# EXERCISE DATA
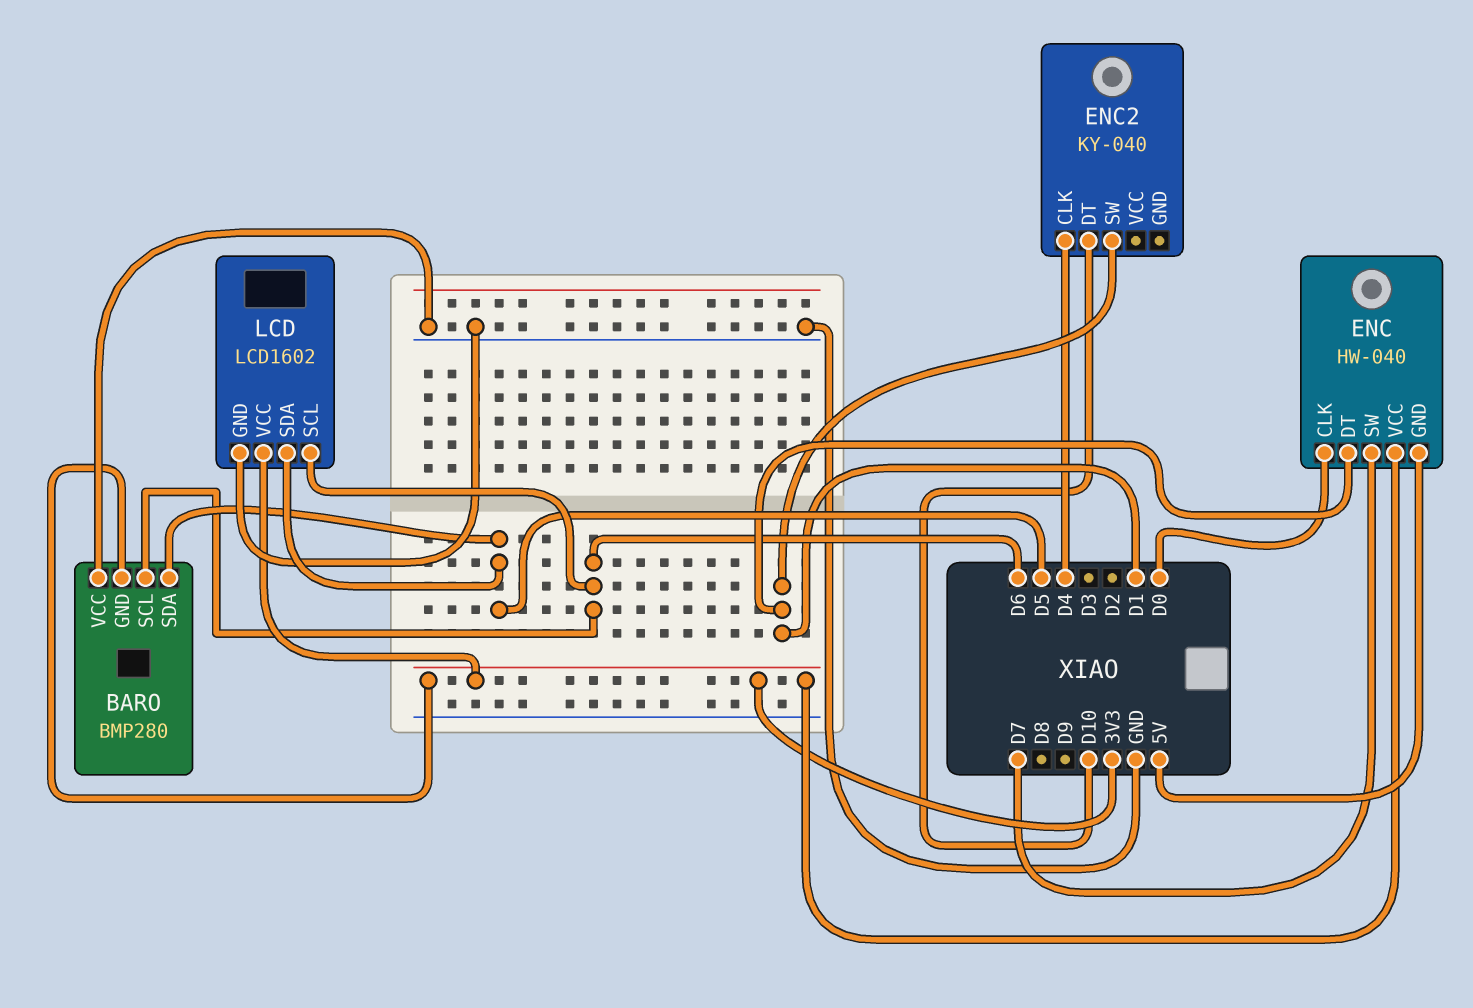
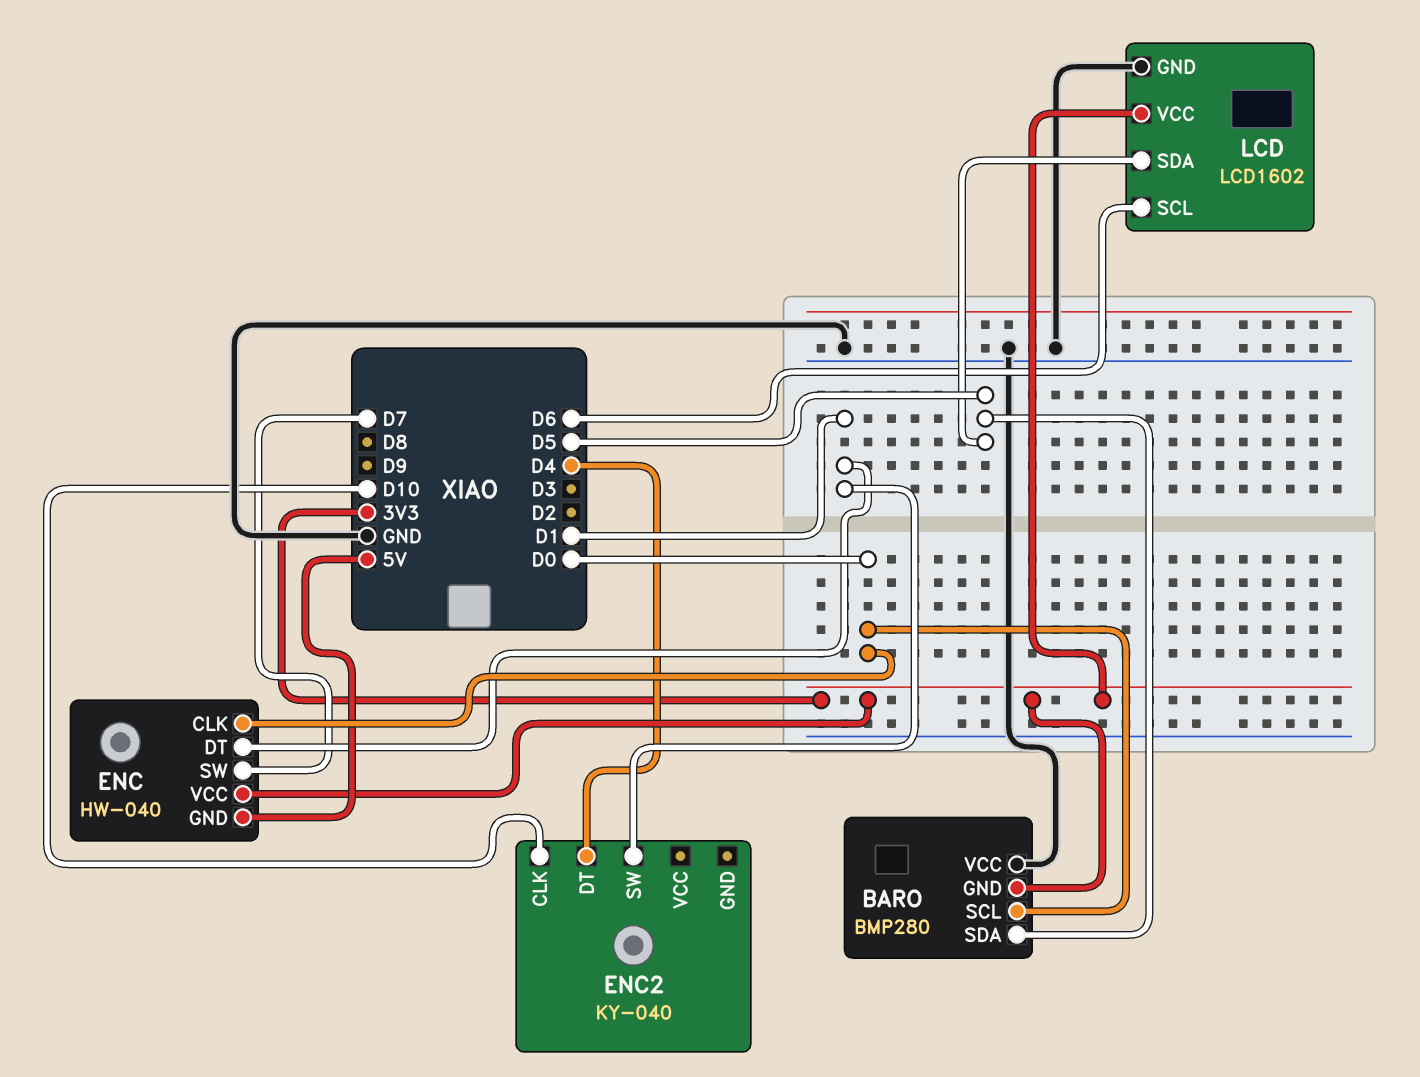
BARO pin SCL: D6 -> D0
ENC2 pin CLK: D4 -> D10
ENC2 pin DT: D10 -> D4

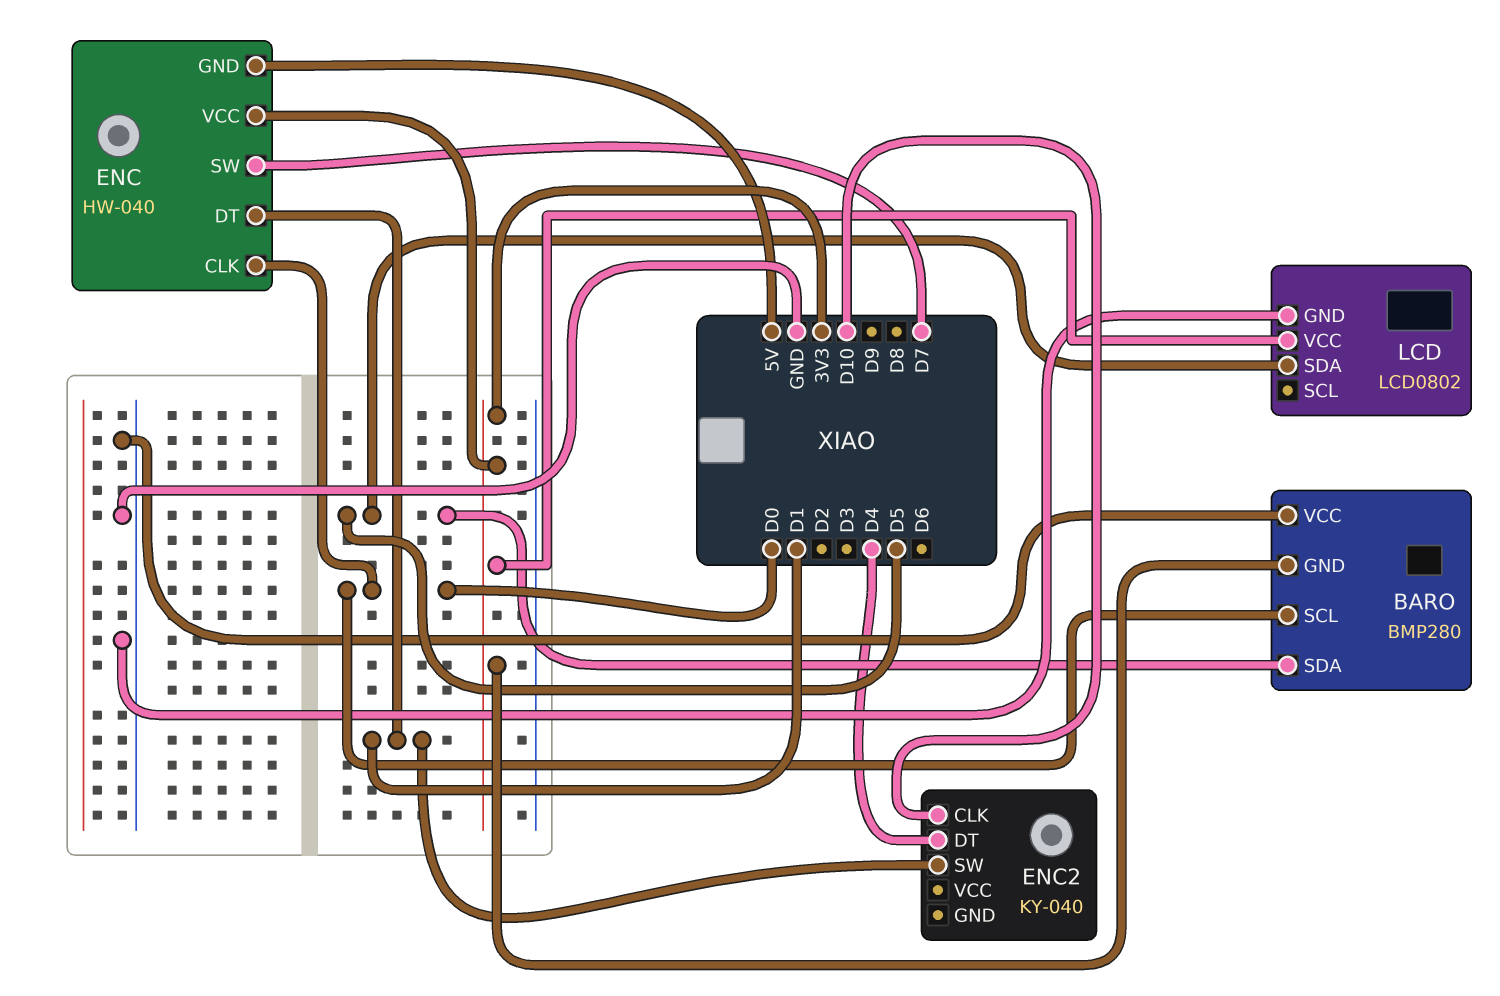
LCD: LCD1602 -> LCD0802
LCD pin SCL: D6 -> none

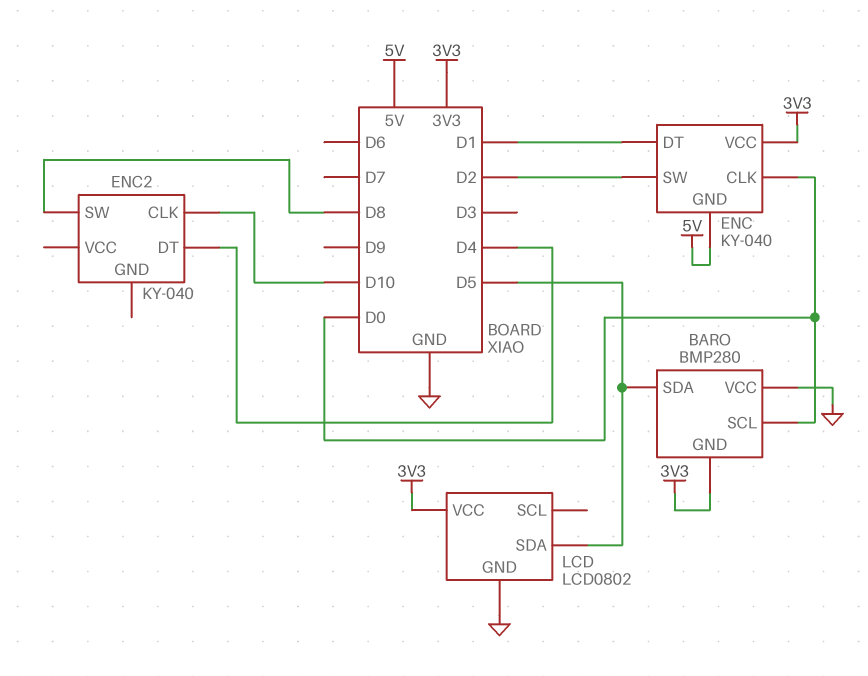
ENC: HW-040 -> KY-040
ENC pin SW: D7 -> D2
ENC2 pin SW: D1 -> D8

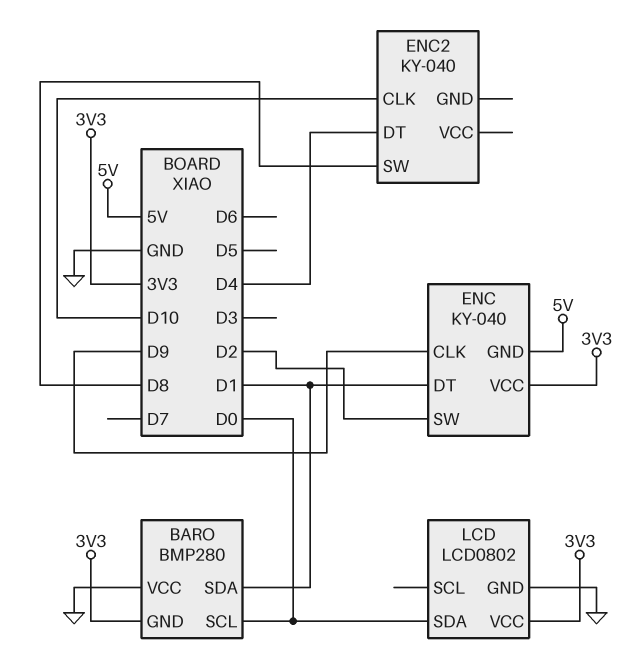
BARO pin SDA: D5 -> D1
ENC pin CLK: D0 -> D9
LCD pin SDA: D5 -> D0

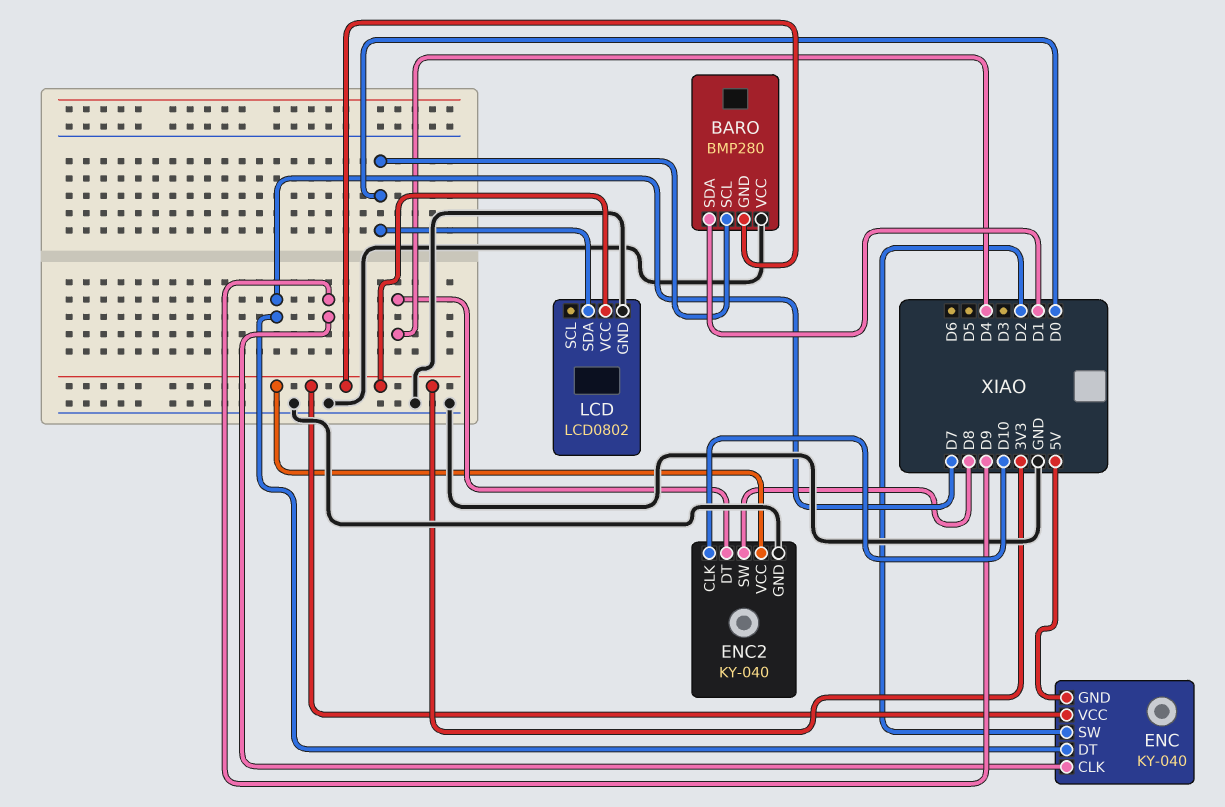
ENC pin DT: D1 -> D7
ENC2 pin GND: none -> GND
ENC2 pin VCC: none -> 3V3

# PROBLEM TO WORK ON
Look through the data above. Copy every line with the string "none" in it.

# FINAL ANSWER
LCD pin SCL: D6 -> none
ENC2 pin GND: none -> GND
ENC2 pin VCC: none -> 3V3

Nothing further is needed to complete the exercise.